Before-and-after change records:
Start of Block

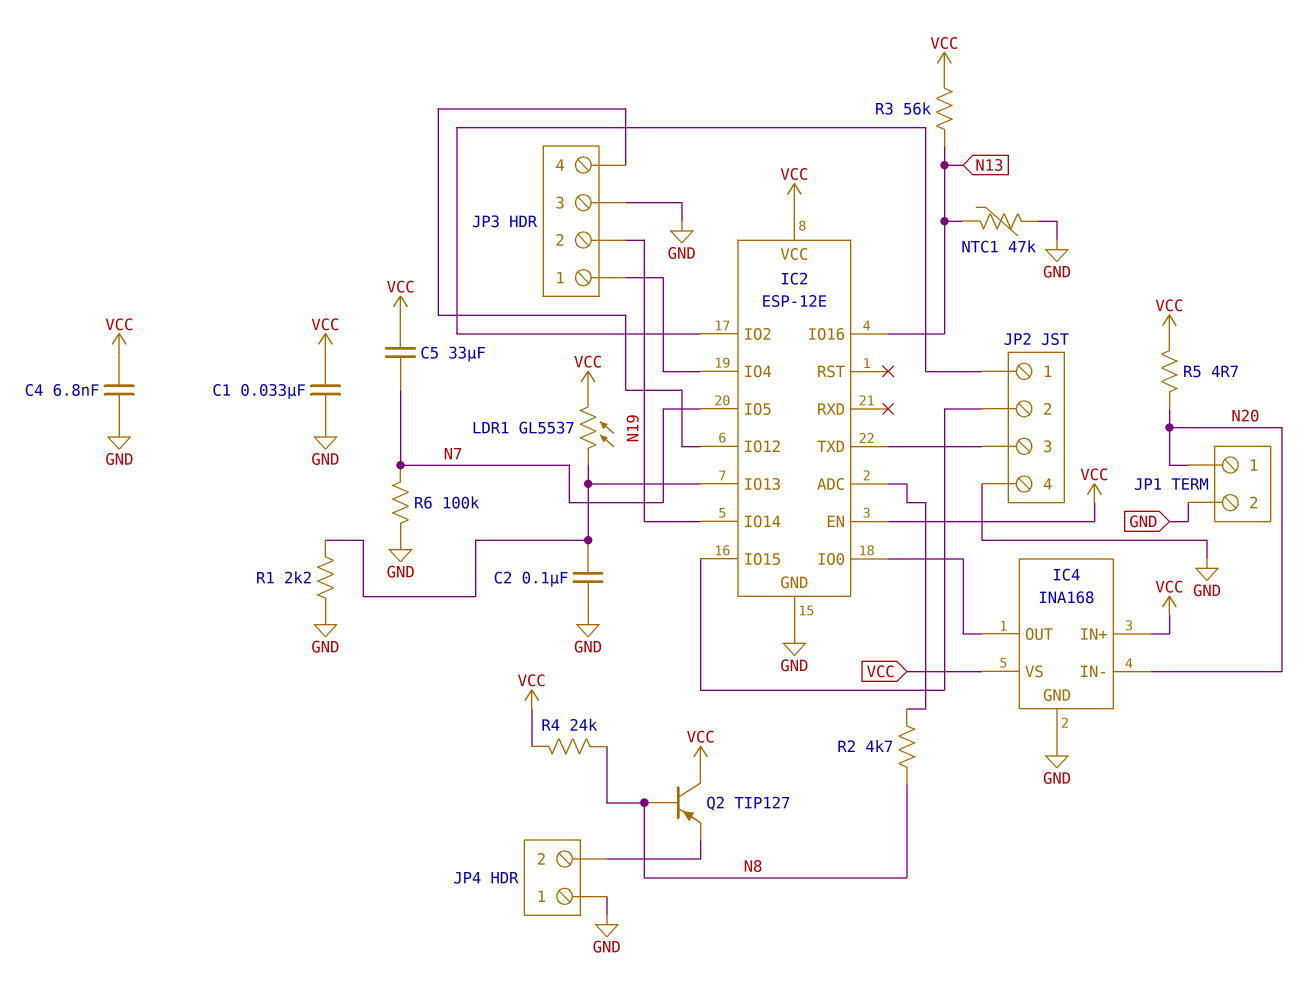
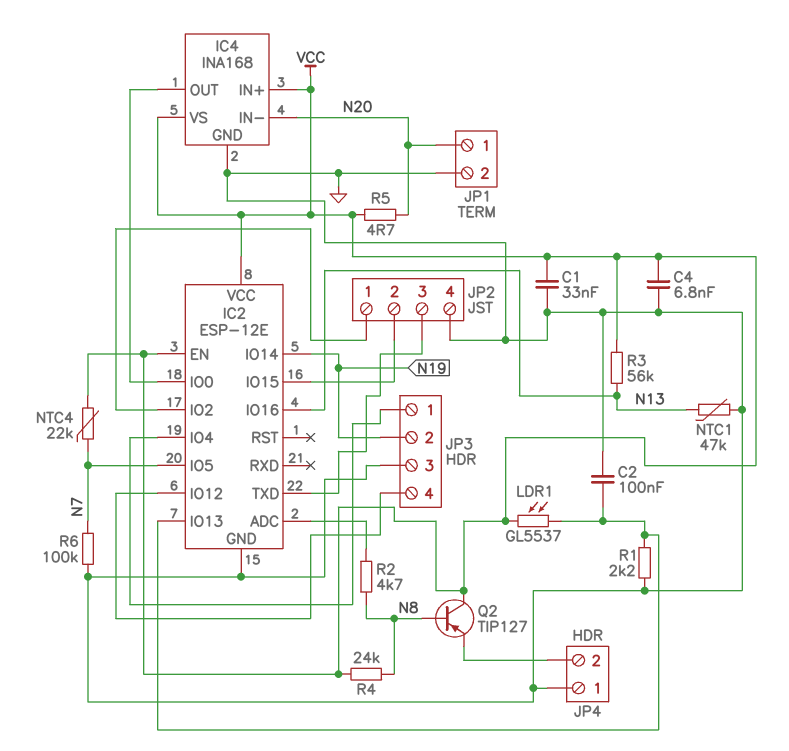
C5: 33uF (N7, VCC) -> none
NTC4: none -> 22k (N7, VCC)

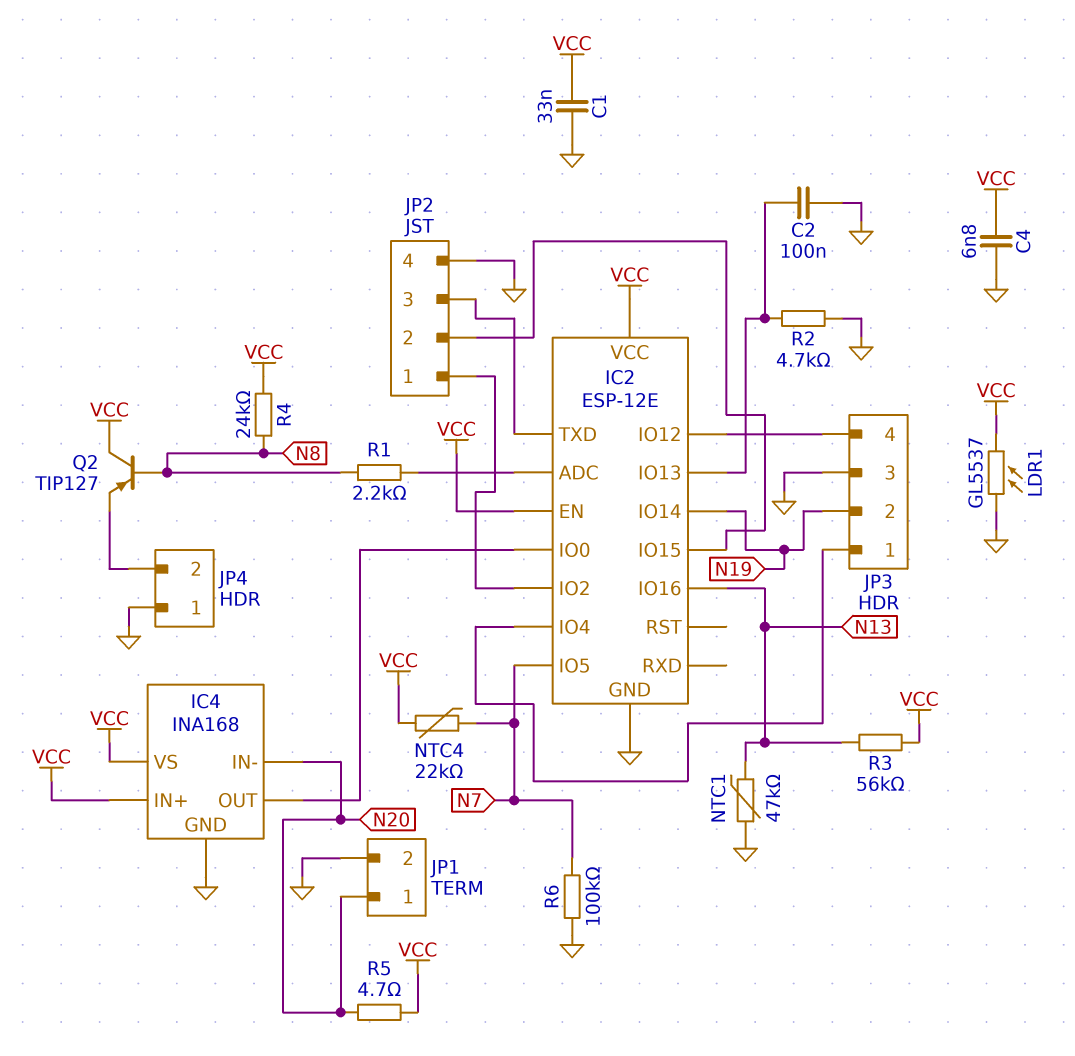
LDR1: GL5537 (IC2/IO13, VCC) -> GL5537 (GND, VCC)
R1: 2.2k (GND, IC2/IO13) -> 2.2k (IC2/ADC, N8)
R2: 4.7k (IC2/ADC, N8) -> 4.7k (GND, IC2/IO13)

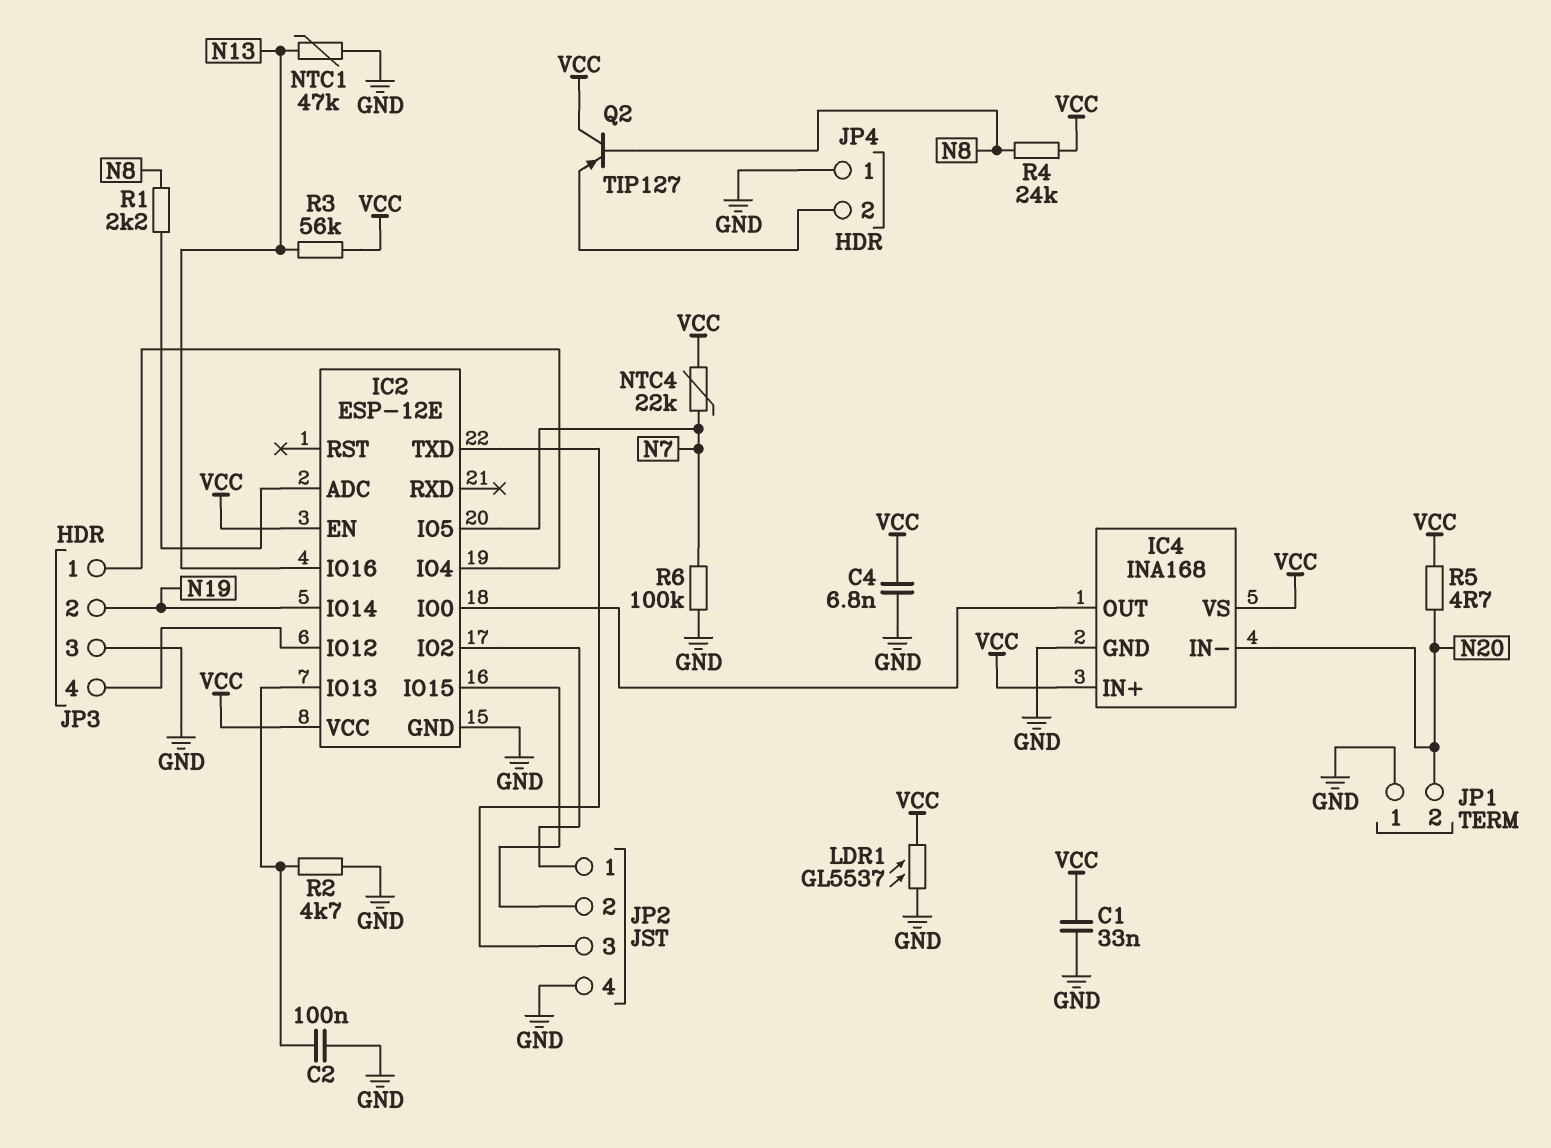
JP1 pin 1: N20 -> GND
JP1 pin 2: GND -> N20

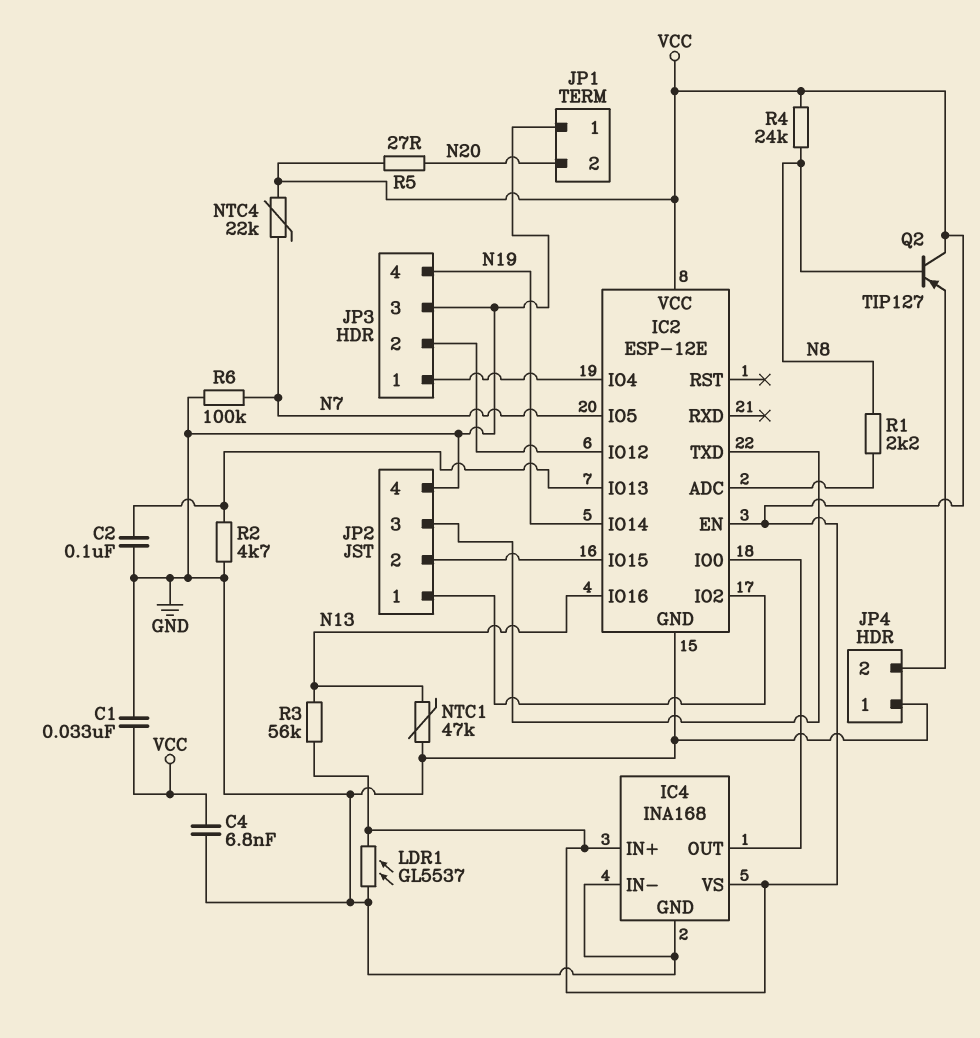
IC4 pin IN-: N20 -> GND
JP3 pin 2: N19 -> IC2/IO12
JP3 pin 4: IC2/IO12 -> N19
R5: 4.7 (N20, VCC) -> 27 (N20, VCC)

End of Block

If a line in the entries contains "none", copy it.

C5: 33uF (N7, VCC) -> none
NTC4: none -> 22k (N7, VCC)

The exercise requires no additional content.